**TASK:**
Every line from the one containing "yellow cupcake: 0 -> 1" to the end of the listing below should be transcribed exactly, and no line outside that span should appear.

**EXCERPTED DATA:**
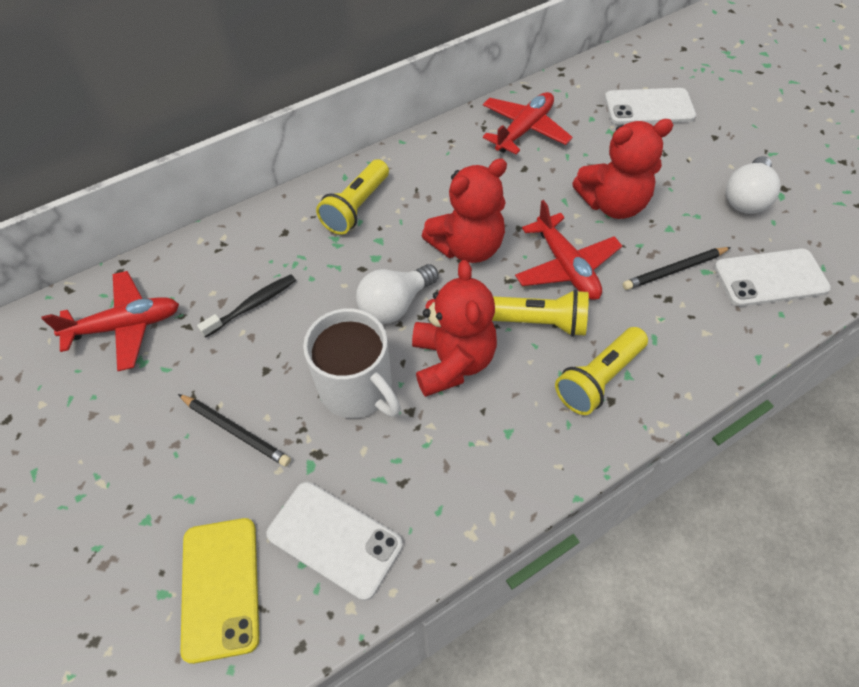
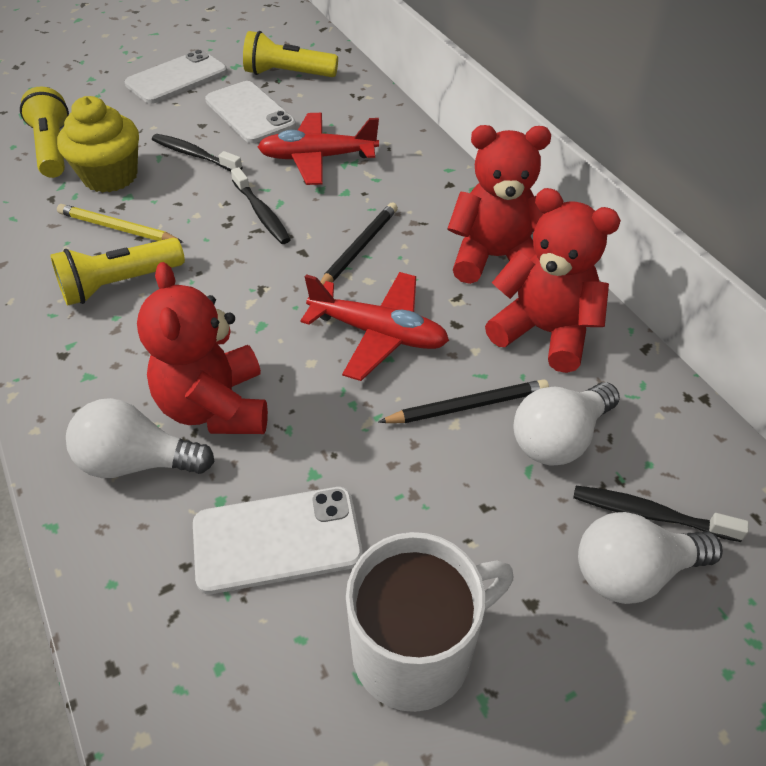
black toothbrush: 1 -> 3
red plane: 3 -> 2
white light bulb: 2 -> 3
yellow cupcake: 0 -> 1
yellow pencil: 0 -> 1
yellow phone: 1 -> 0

**EXERCISE SOLUTION:**
yellow cupcake: 0 -> 1
yellow pencil: 0 -> 1
yellow phone: 1 -> 0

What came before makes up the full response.